--- Source material Enclosed Below ---

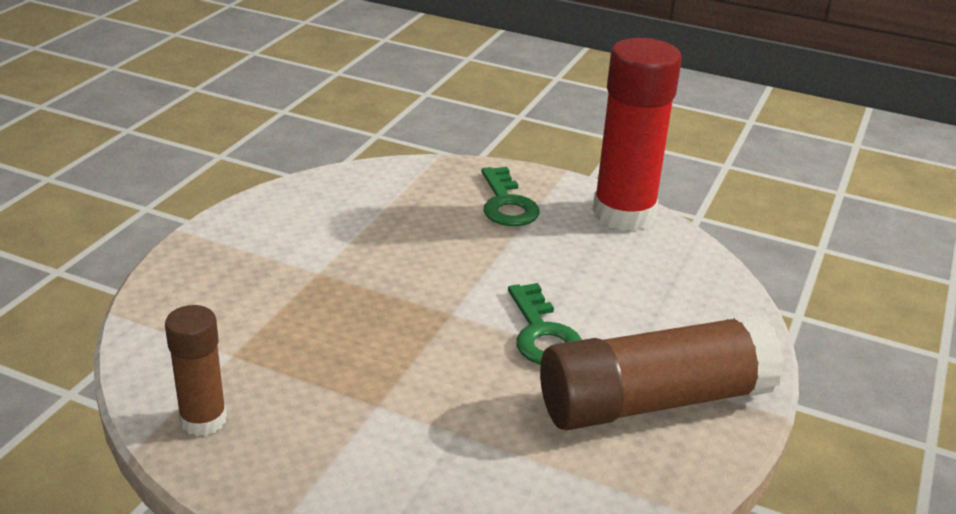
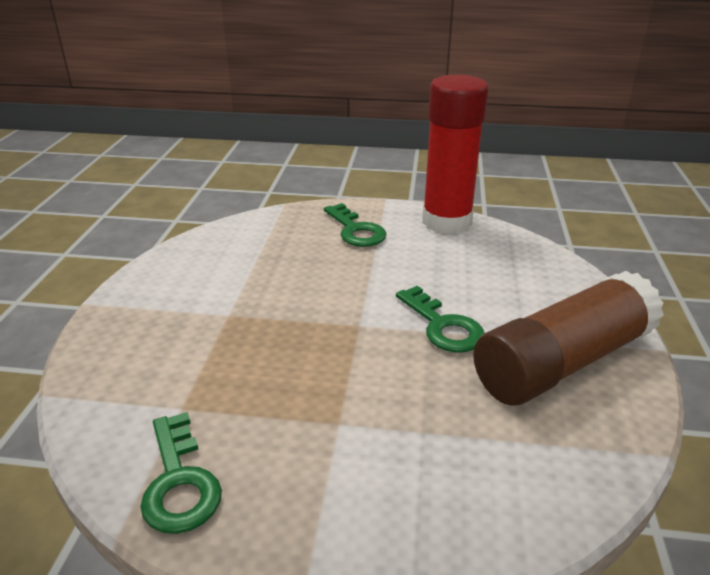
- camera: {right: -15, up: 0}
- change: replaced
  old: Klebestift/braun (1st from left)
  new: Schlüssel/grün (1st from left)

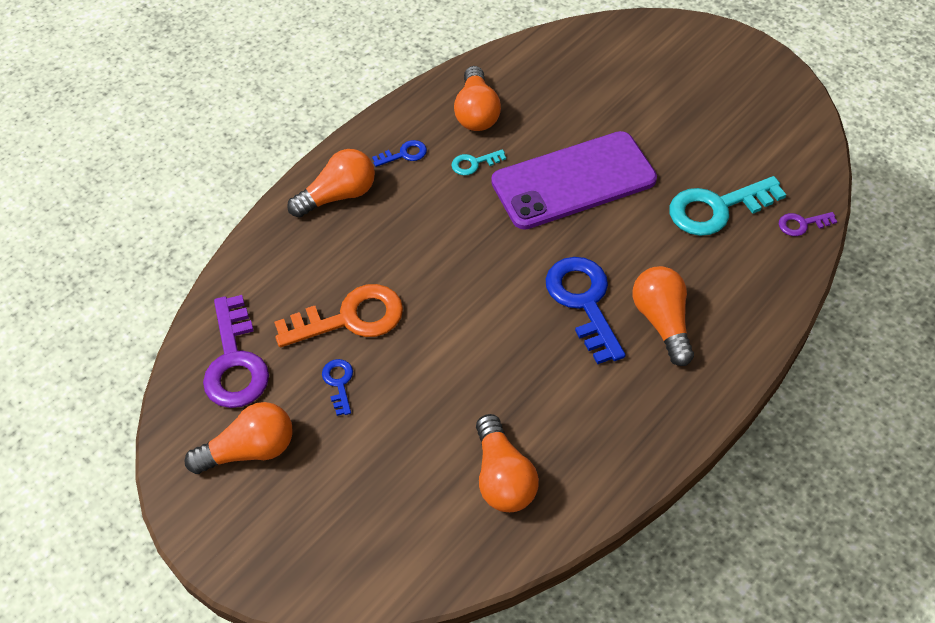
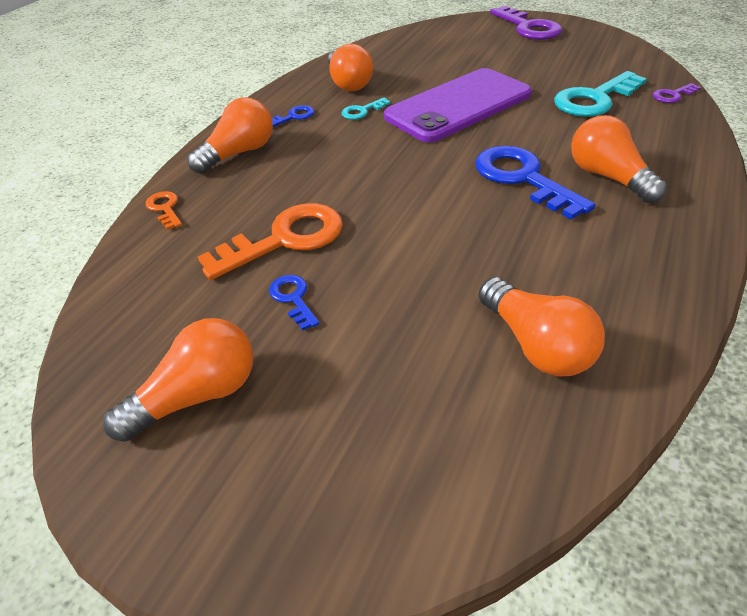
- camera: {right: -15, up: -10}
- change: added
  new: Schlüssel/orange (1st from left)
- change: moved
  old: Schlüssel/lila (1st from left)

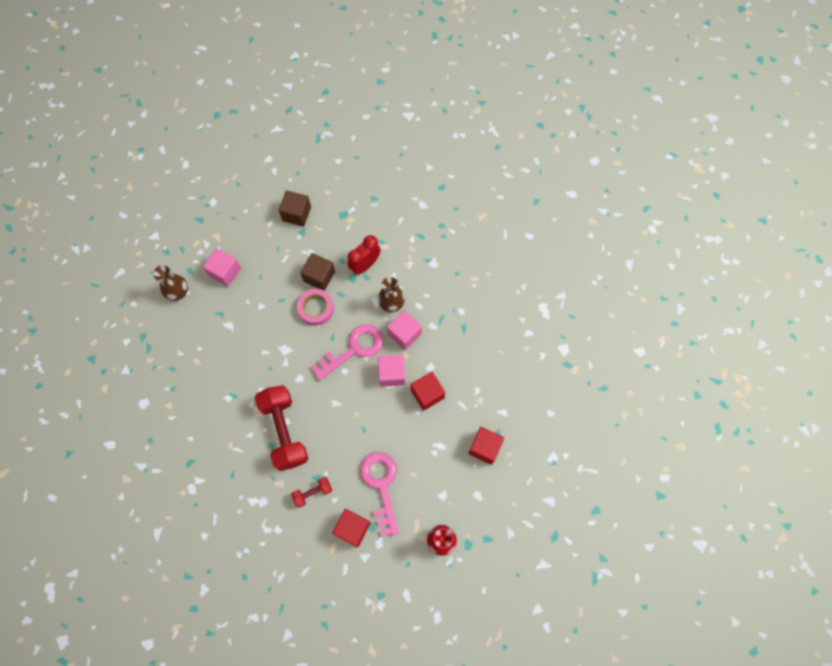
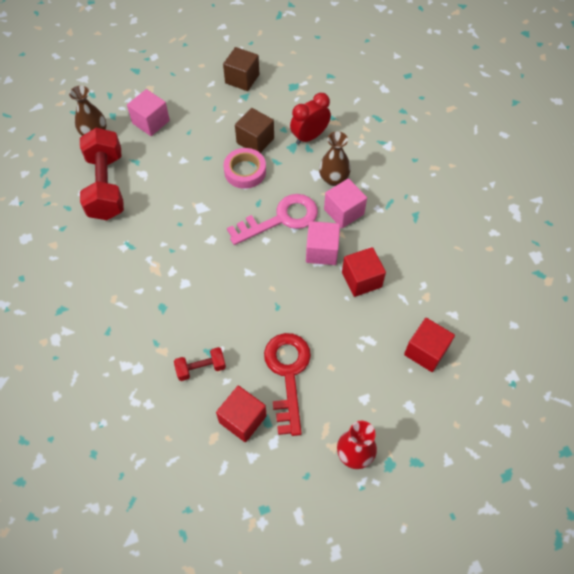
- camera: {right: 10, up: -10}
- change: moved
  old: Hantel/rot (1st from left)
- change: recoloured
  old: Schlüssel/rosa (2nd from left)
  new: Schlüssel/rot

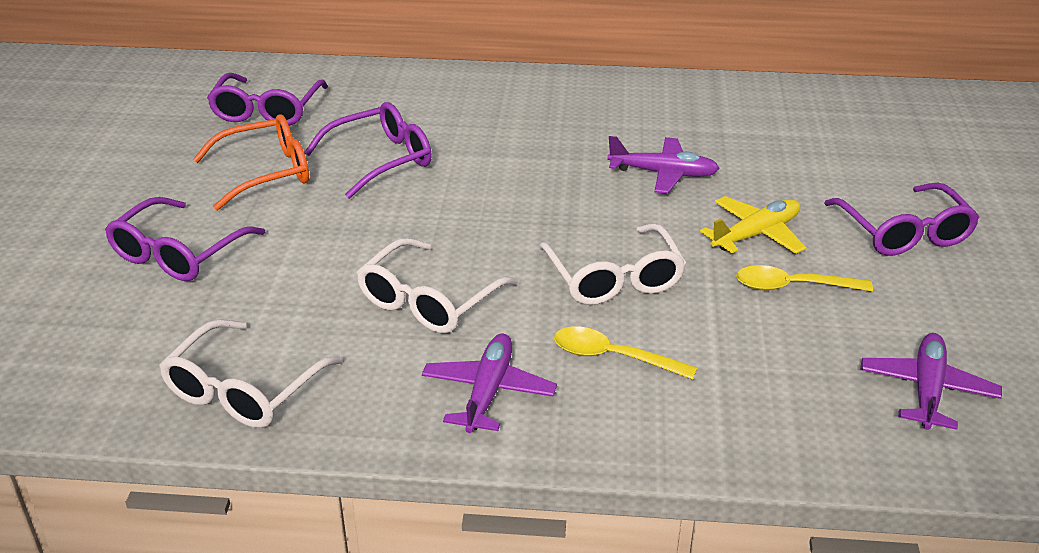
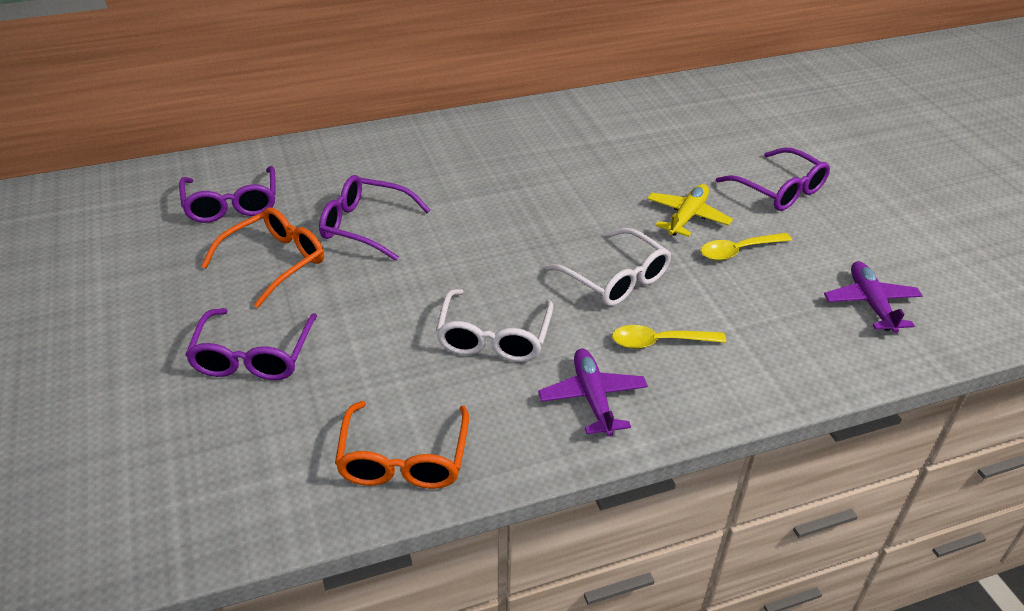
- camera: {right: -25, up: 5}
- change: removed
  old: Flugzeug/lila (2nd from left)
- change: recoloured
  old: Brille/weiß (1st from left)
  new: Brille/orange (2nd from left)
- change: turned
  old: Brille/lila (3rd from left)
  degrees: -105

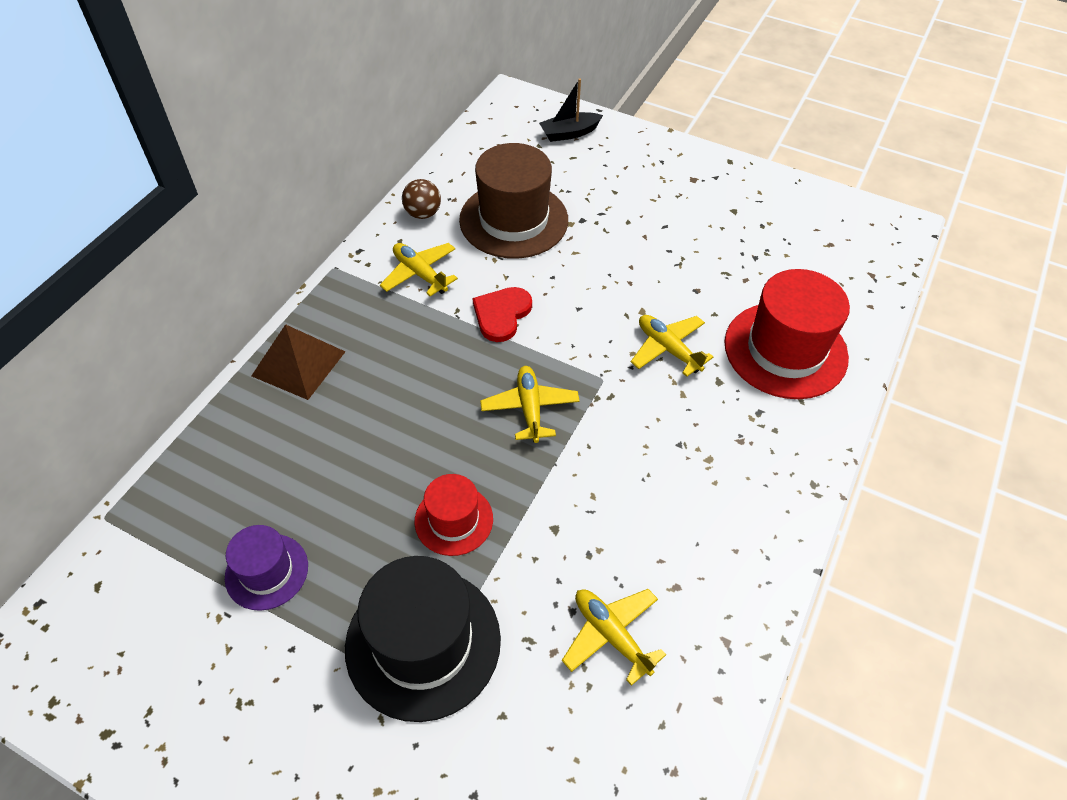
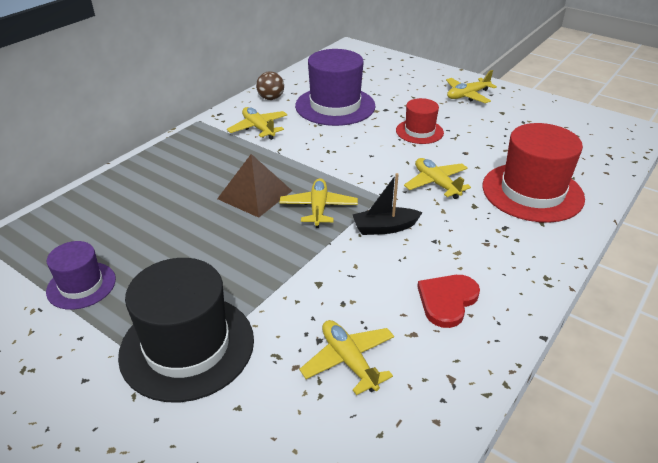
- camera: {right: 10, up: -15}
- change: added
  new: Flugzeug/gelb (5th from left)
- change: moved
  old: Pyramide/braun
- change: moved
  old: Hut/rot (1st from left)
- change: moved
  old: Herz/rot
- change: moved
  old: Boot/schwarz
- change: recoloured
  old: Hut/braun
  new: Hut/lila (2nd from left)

--- End of Enclosed Source material ---

About this exercise: Although the records hold pictures, return only what remains, word for word.

Answer to the problem:
- camera: {right: -15, up: 0}
- change: replaced
  old: Klebestift/braun (1st from left)
  new: Schlüssel/grün (1st from left)

- camera: {right: -15, up: -10}
- change: added
  new: Schlüssel/orange (1st from left)
- change: moved
  old: Schlüssel/lila (1st from left)

- camera: {right: 10, up: -10}
- change: moved
  old: Hantel/rot (1st from left)
- change: recoloured
  old: Schlüssel/rosa (2nd from left)
  new: Schlüssel/rot

- camera: {right: -25, up: 5}
- change: removed
  old: Flugzeug/lila (2nd from left)
- change: recoloured
  old: Brille/weiß (1st from left)
  new: Brille/orange (2nd from left)
- change: turned
  old: Brille/lila (3rd from left)
  degrees: -105

- camera: {right: 10, up: -15}
- change: added
  new: Flugzeug/gelb (5th from left)
- change: moved
  old: Pyramide/braun
- change: moved
  old: Hut/rot (1st from left)
- change: moved
  old: Herz/rot
- change: moved
  old: Boot/schwarz
- change: recoloured
  old: Hut/braun
  new: Hut/lila (2nd from left)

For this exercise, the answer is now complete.